[Revision tracking records]
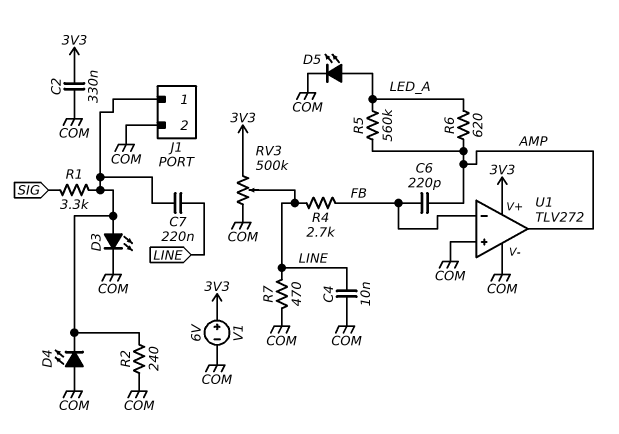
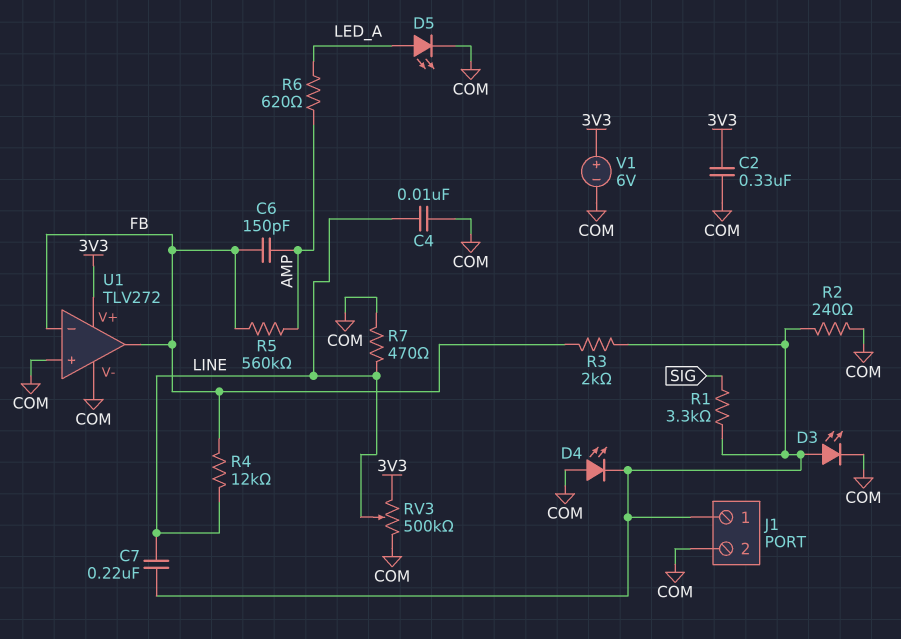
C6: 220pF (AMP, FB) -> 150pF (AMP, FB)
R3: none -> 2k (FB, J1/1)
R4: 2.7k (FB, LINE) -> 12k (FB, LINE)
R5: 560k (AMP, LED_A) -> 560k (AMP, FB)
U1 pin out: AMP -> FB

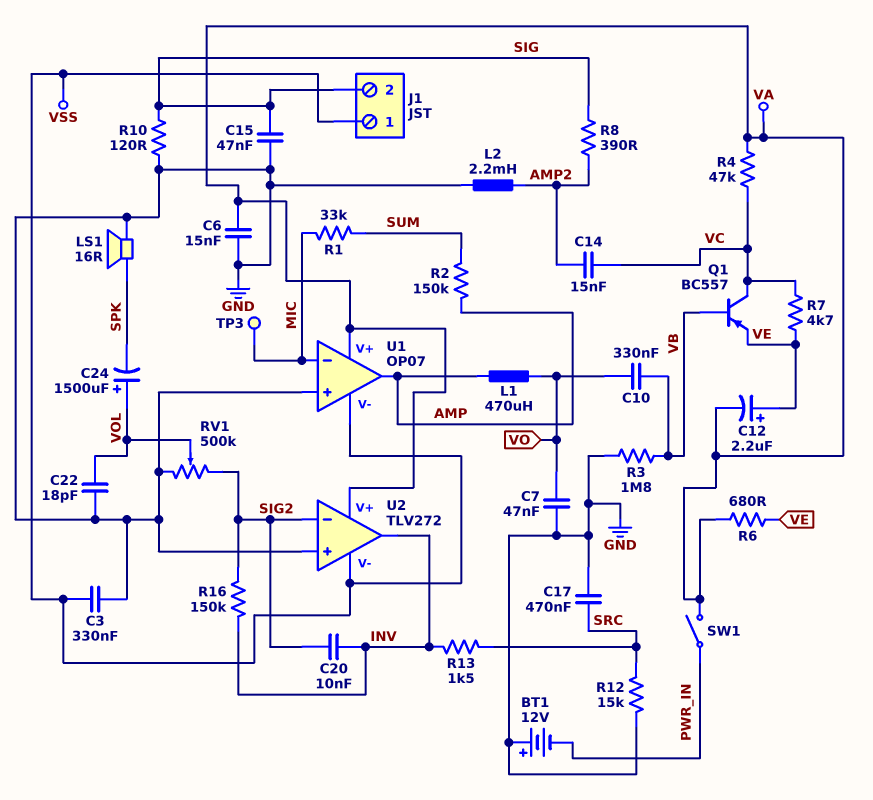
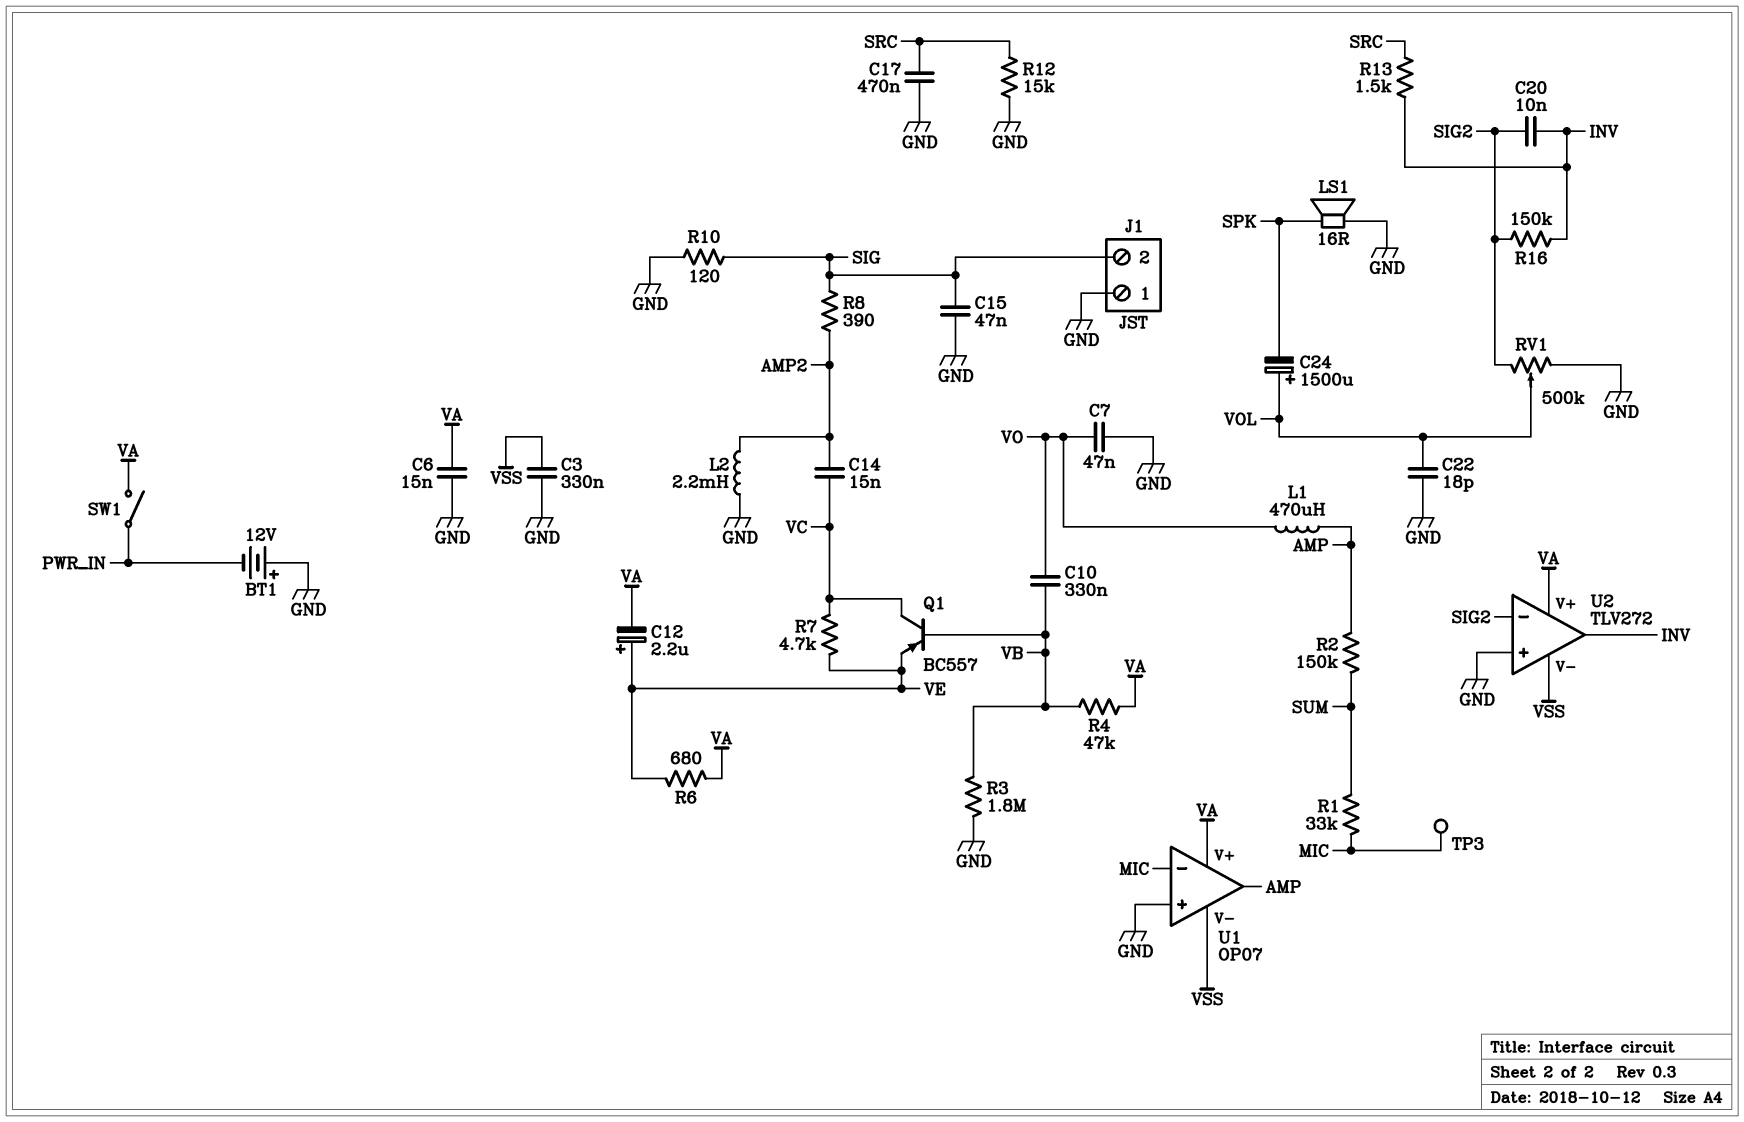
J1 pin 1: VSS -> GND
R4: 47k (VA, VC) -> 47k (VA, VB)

==

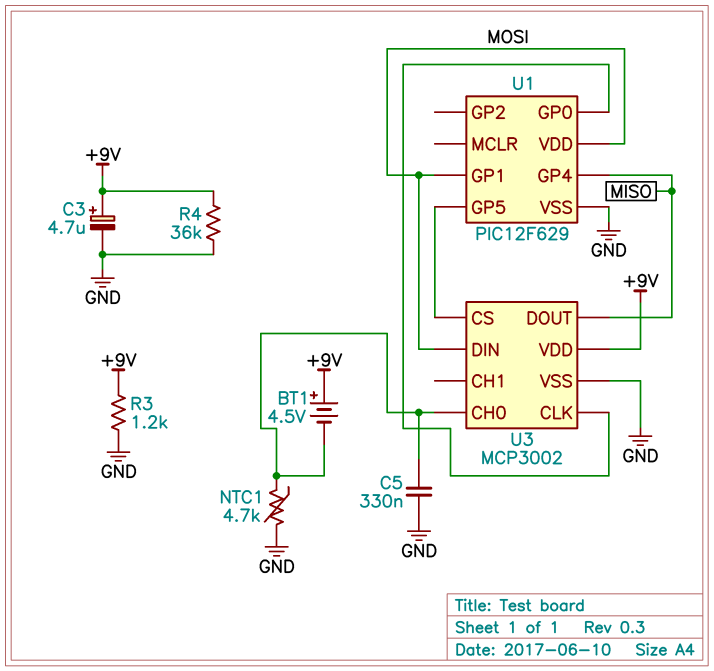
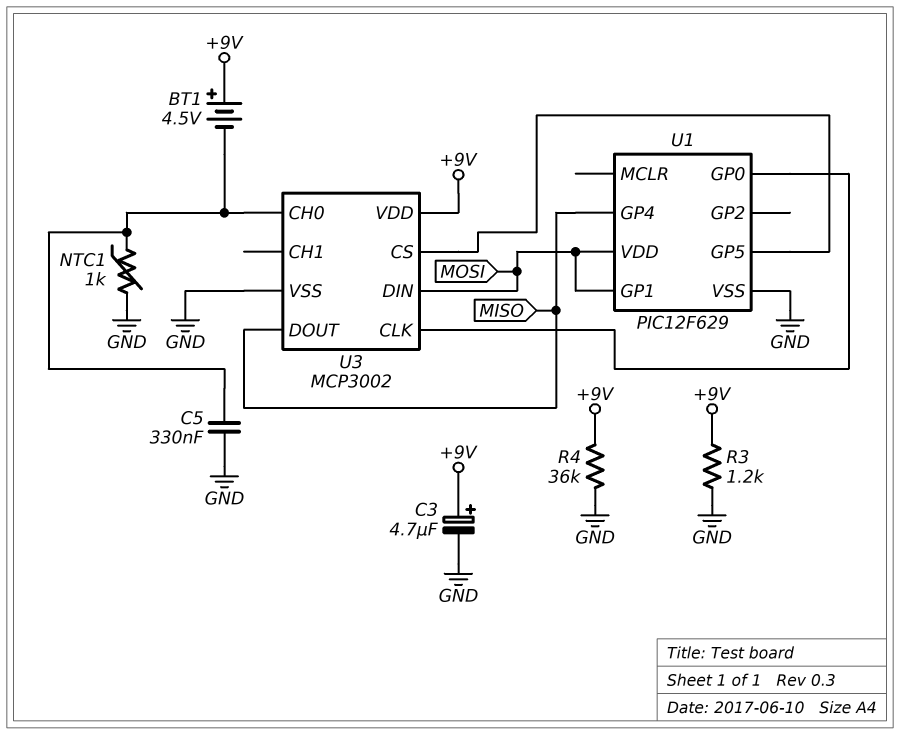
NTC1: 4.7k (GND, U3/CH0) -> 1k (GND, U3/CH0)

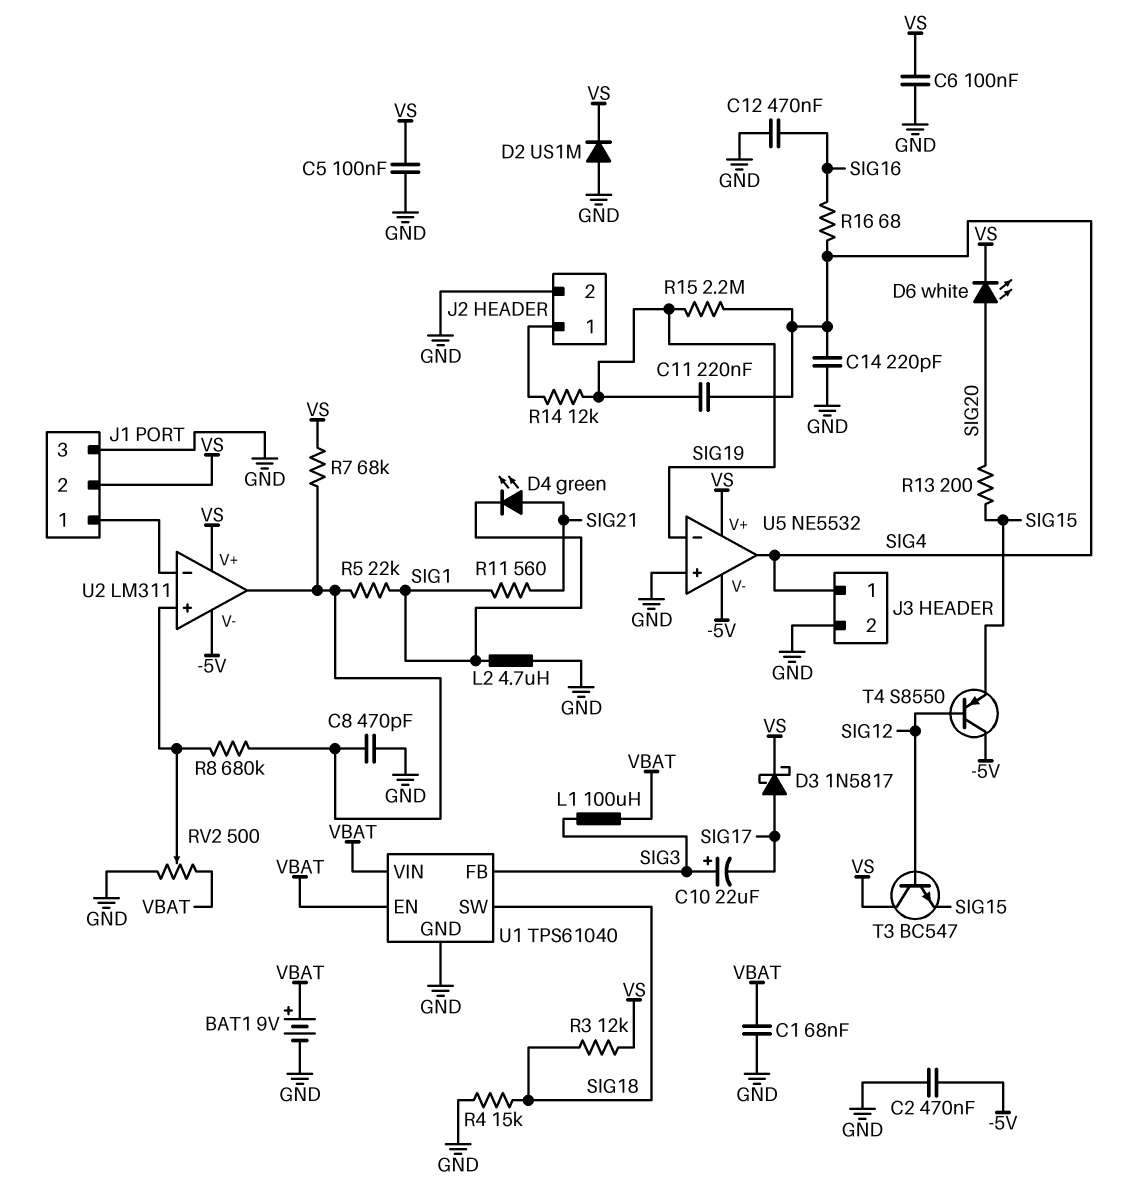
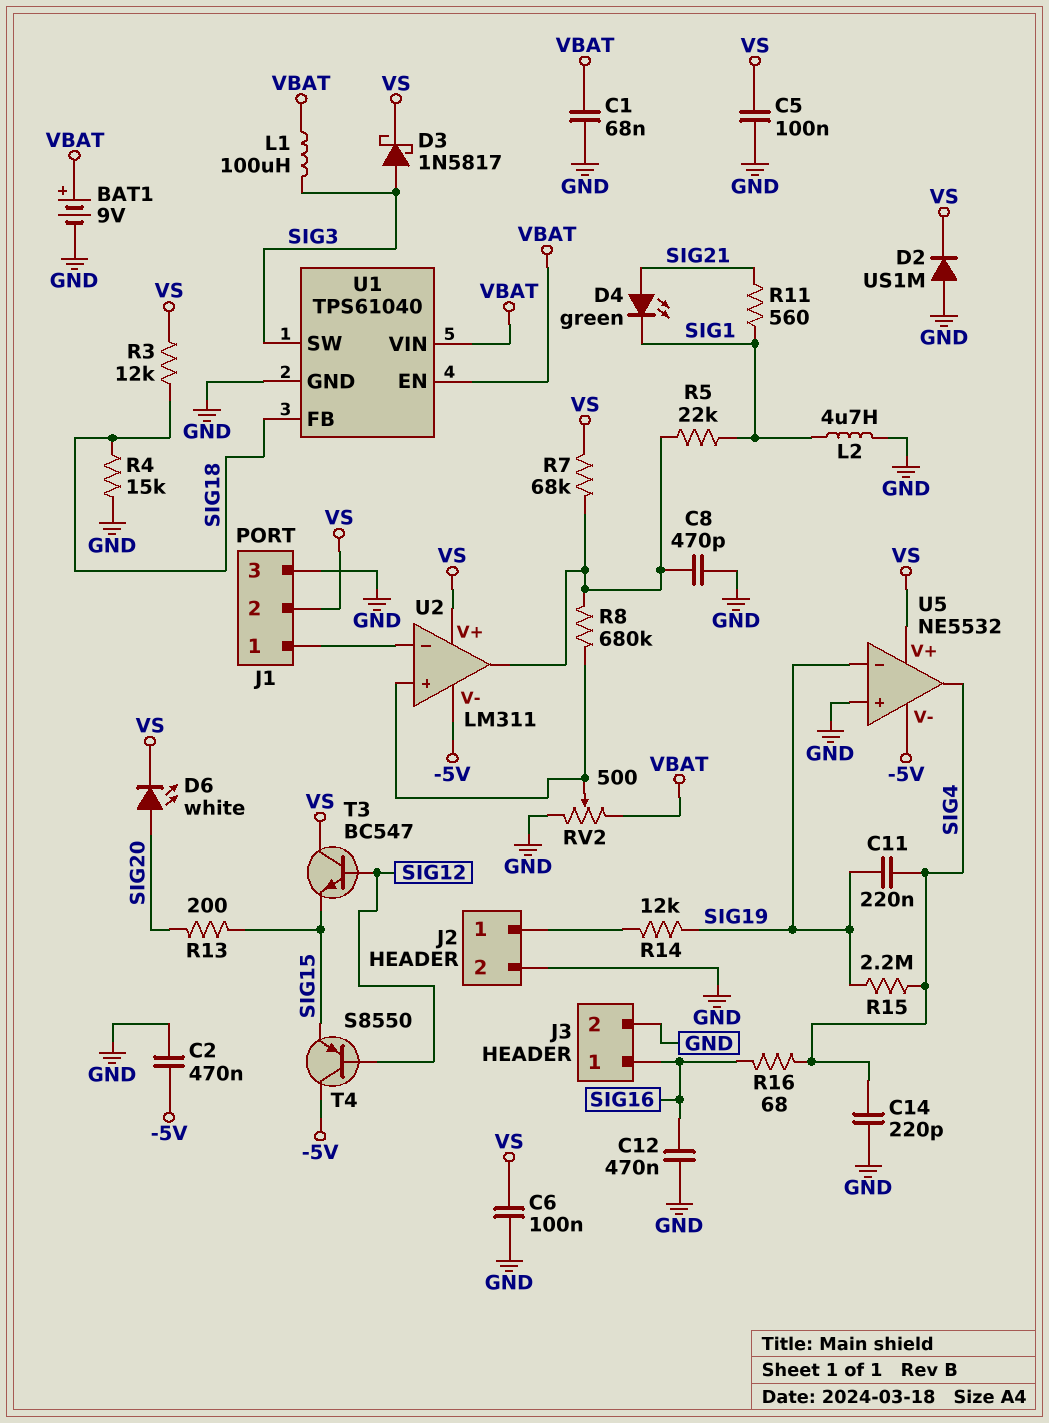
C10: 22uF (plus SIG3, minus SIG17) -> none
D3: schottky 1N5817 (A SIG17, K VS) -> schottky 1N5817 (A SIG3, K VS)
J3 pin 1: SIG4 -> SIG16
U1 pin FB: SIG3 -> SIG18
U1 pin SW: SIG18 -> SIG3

PROBLEM DESCRIPTION: Give back the exact lines above, running from the one that has "U1 pin out: AMP -> FB" through the one that has "R4: 47k (VA, VC) -> 47k (VA, VB)", with nothing added and no pictures.

RESPONSE:
U1 pin out: AMP -> FB

J1 pin 1: VSS -> GND
R4: 47k (VA, VC) -> 47k (VA, VB)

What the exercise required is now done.